#### About this task:
Note the line containing "R6: 51k (GND, W3) -> none"; from it through the last line below, give only those lines again, exactly, both ends included, skipping pictures.

** Opening Records for the task block **

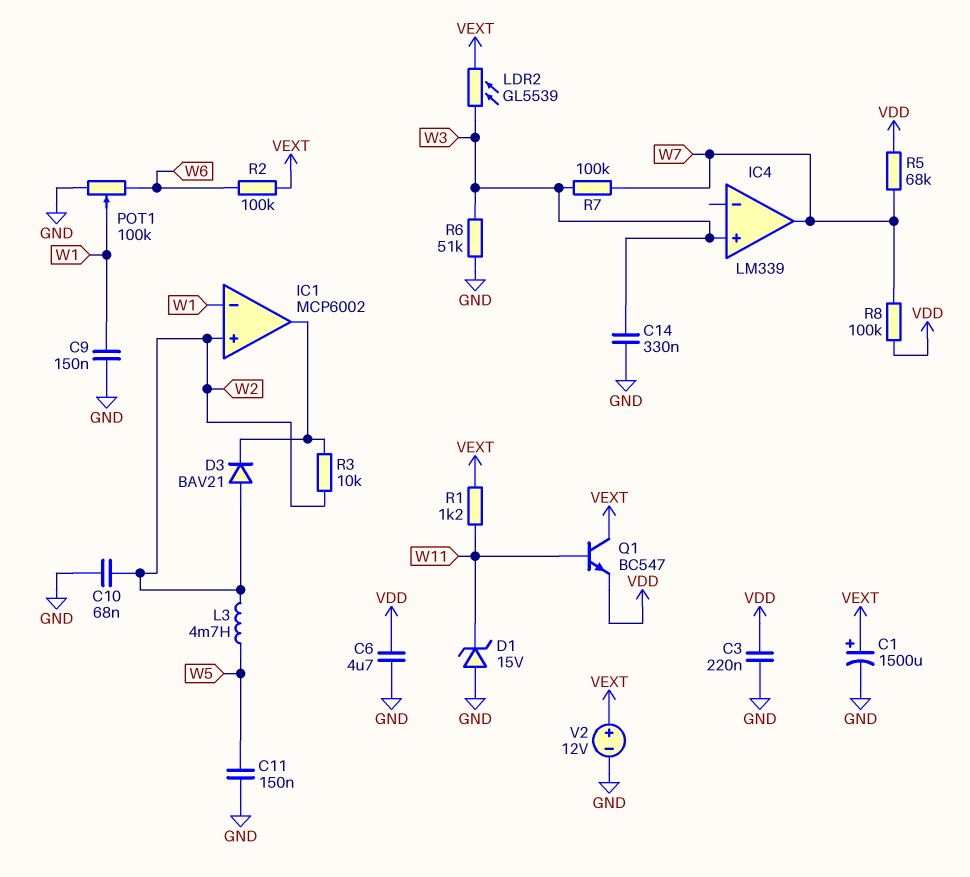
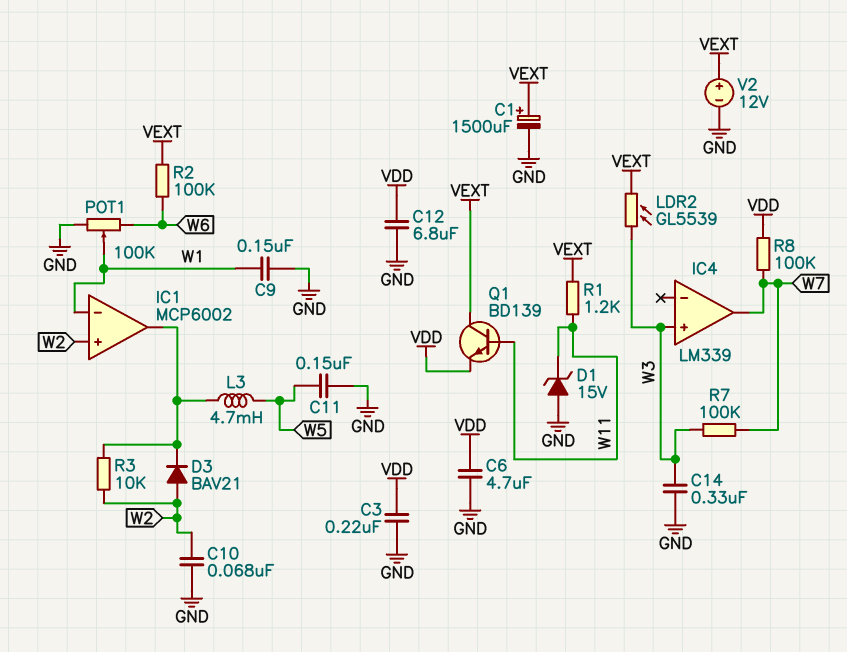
C12: none -> 6.8uF (GND, VDD)
L3: 4.7mH (W2, W5) -> 4.7mH (IC1/out, W5)
Q1: NPN BC547 (B W11, C VEXT, E VDD) -> NPN BD139 (B W11, C VEXT, E VDD)
R5: 68k (VDD, W7) -> none
R6: 51k (GND, W3) -> none

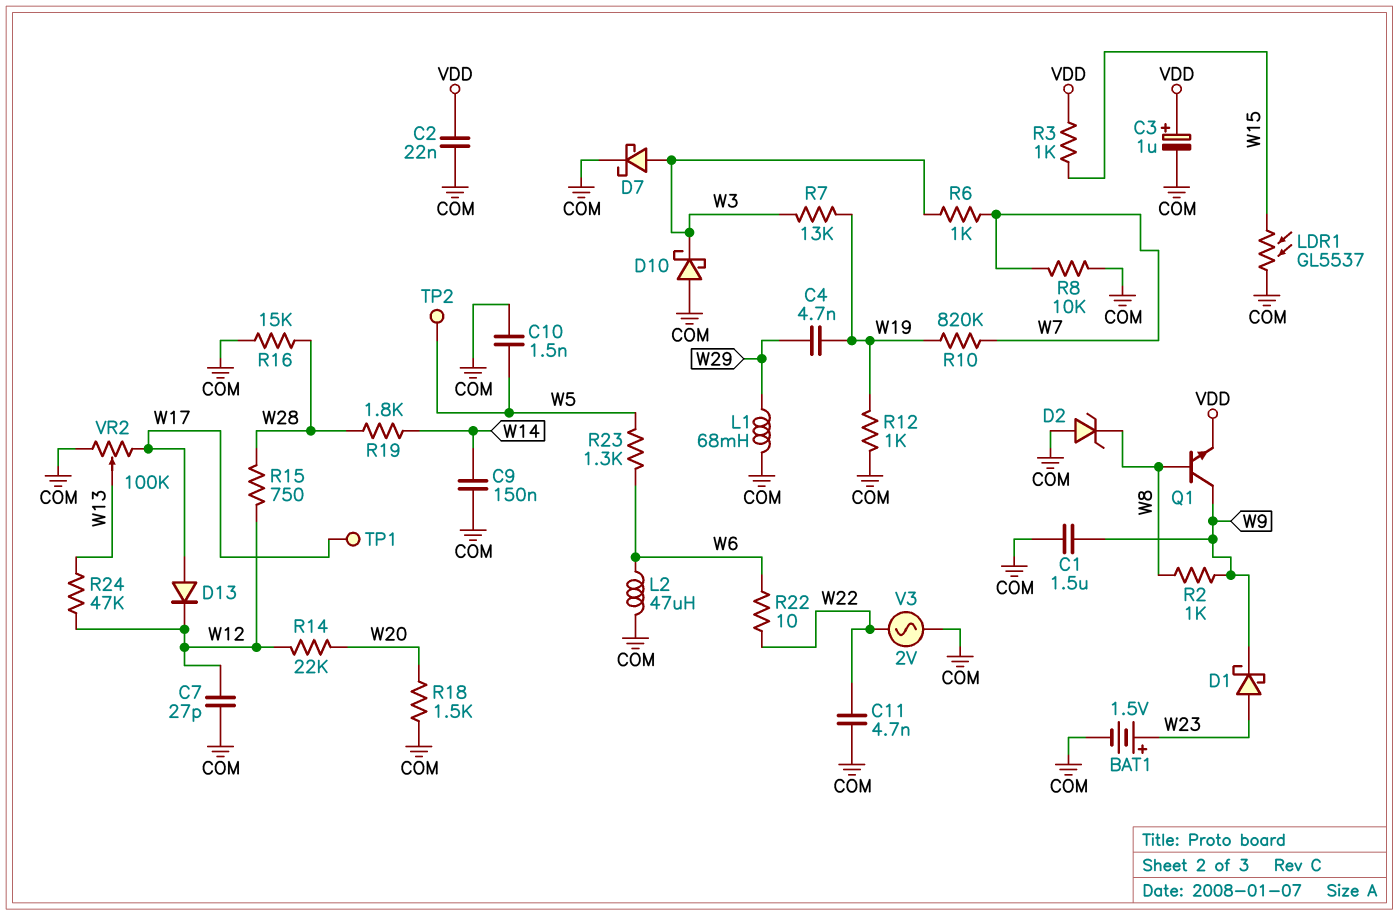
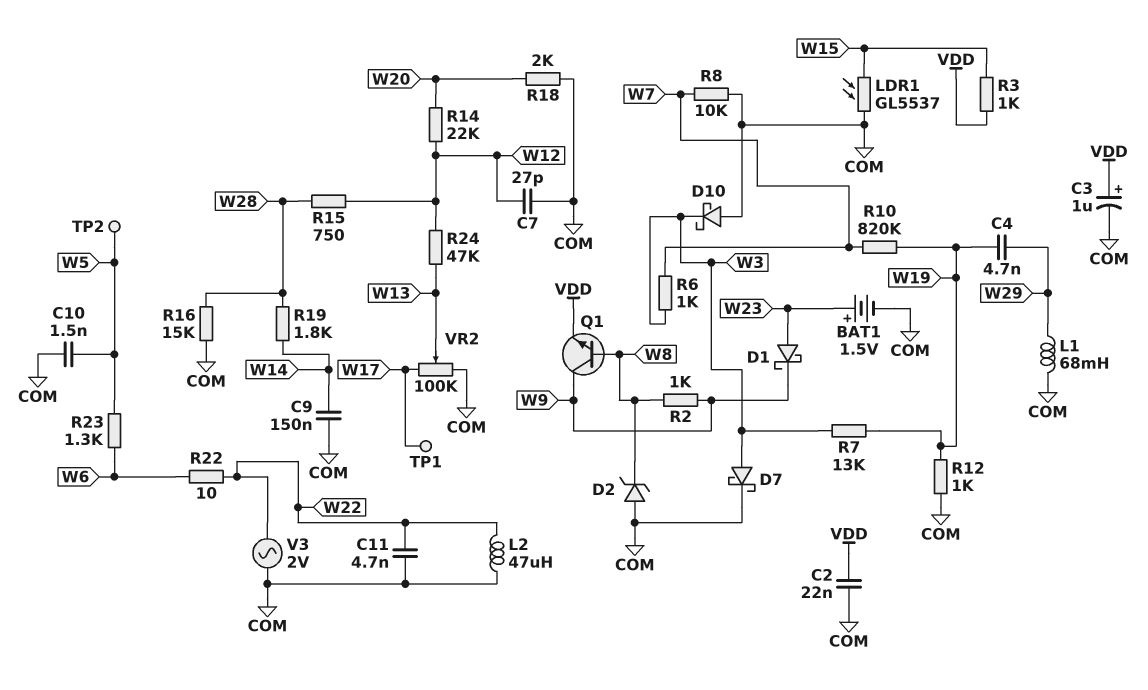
C1: 1.5uF (COM, W9) -> none
D13: diode (A W17, K W12) -> none
L2: 47uH (COM, W6) -> 47uH (COM, W22)
R18: 1.5k (COM, W20) -> 2k (COM, W20)

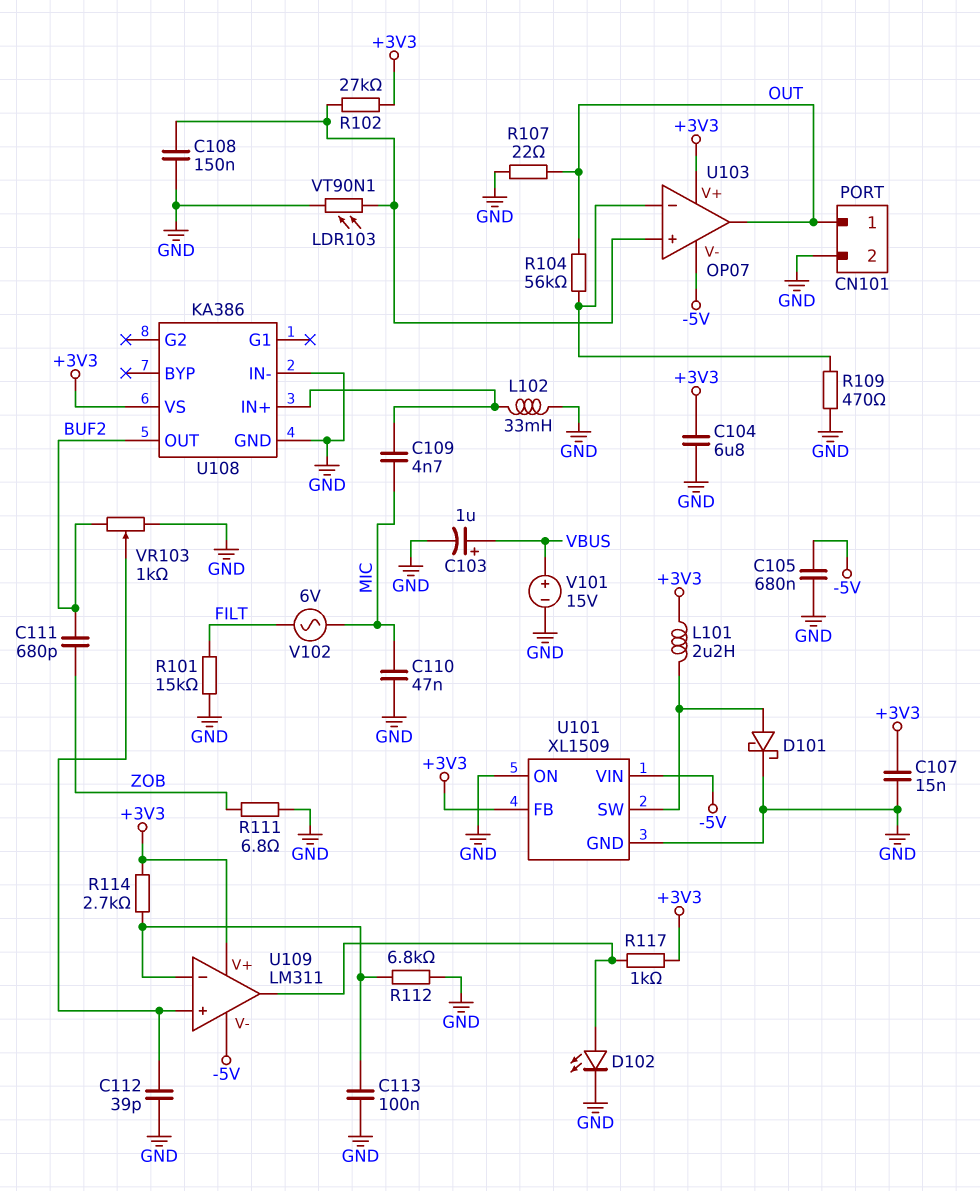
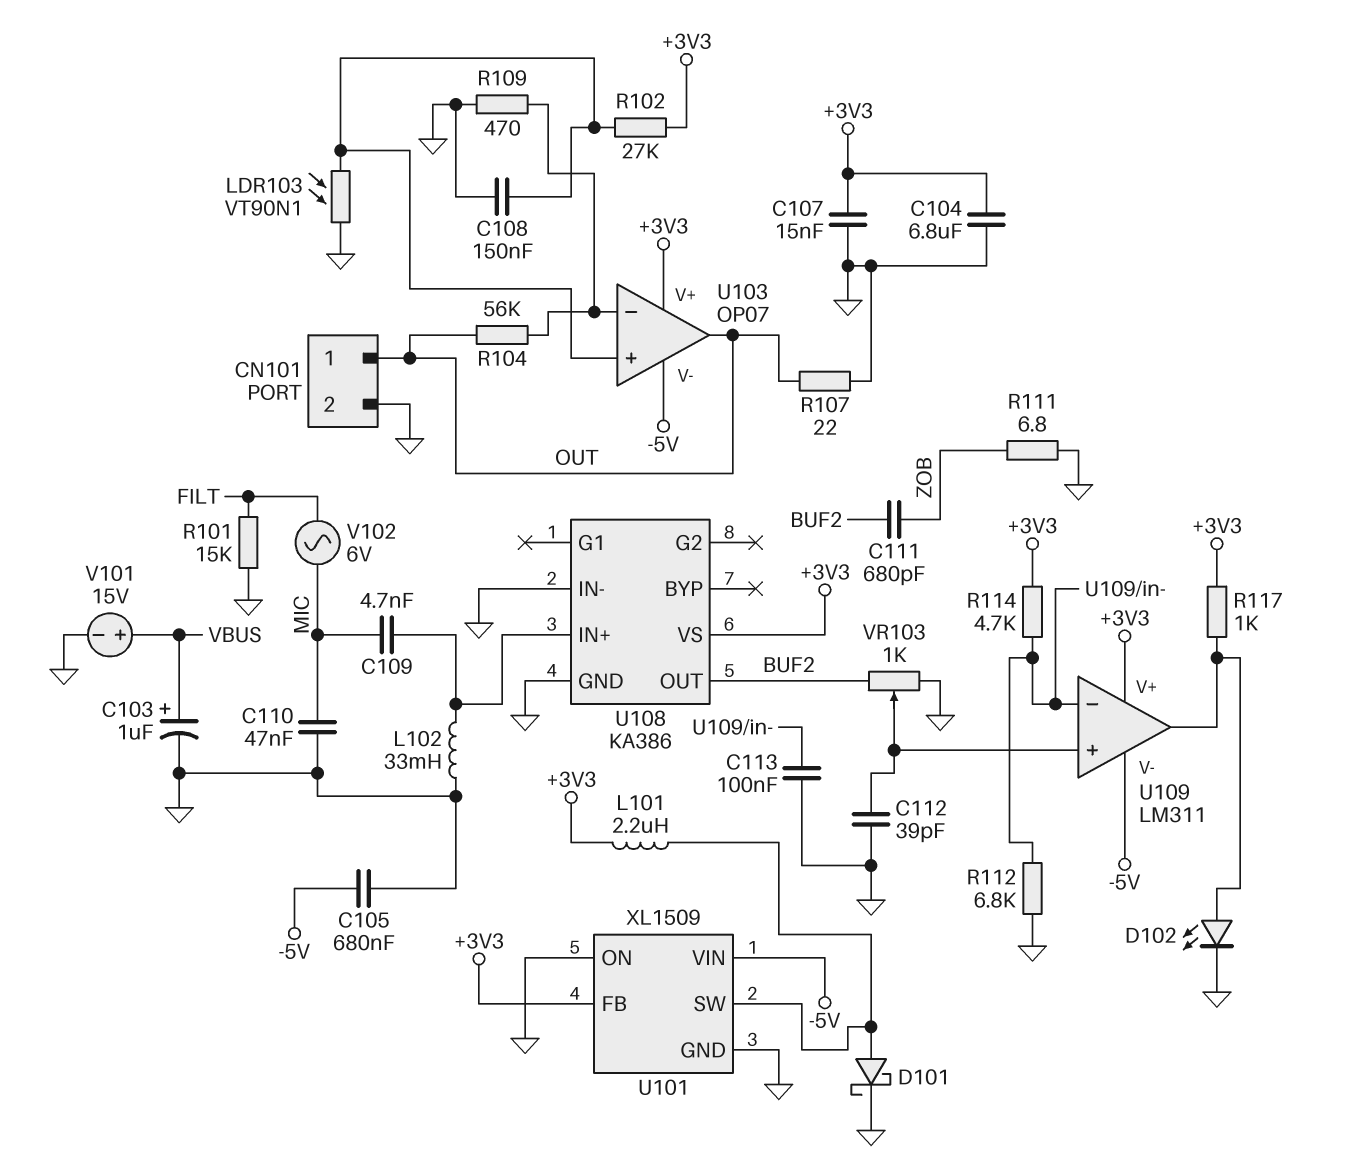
R114: 2.7k (+3V3, U109/in-) -> 4.7k (+3V3, U109/in-)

** Closing Records for the task block **

#### Solution to this task:
R6: 51k (GND, W3) -> none

C1: 1.5uF (COM, W9) -> none
D13: diode (A W17, K W12) -> none
L2: 47uH (COM, W6) -> 47uH (COM, W22)
R18: 1.5k (COM, W20) -> 2k (COM, W20)

R114: 2.7k (+3V3, U109/in-) -> 4.7k (+3V3, U109/in-)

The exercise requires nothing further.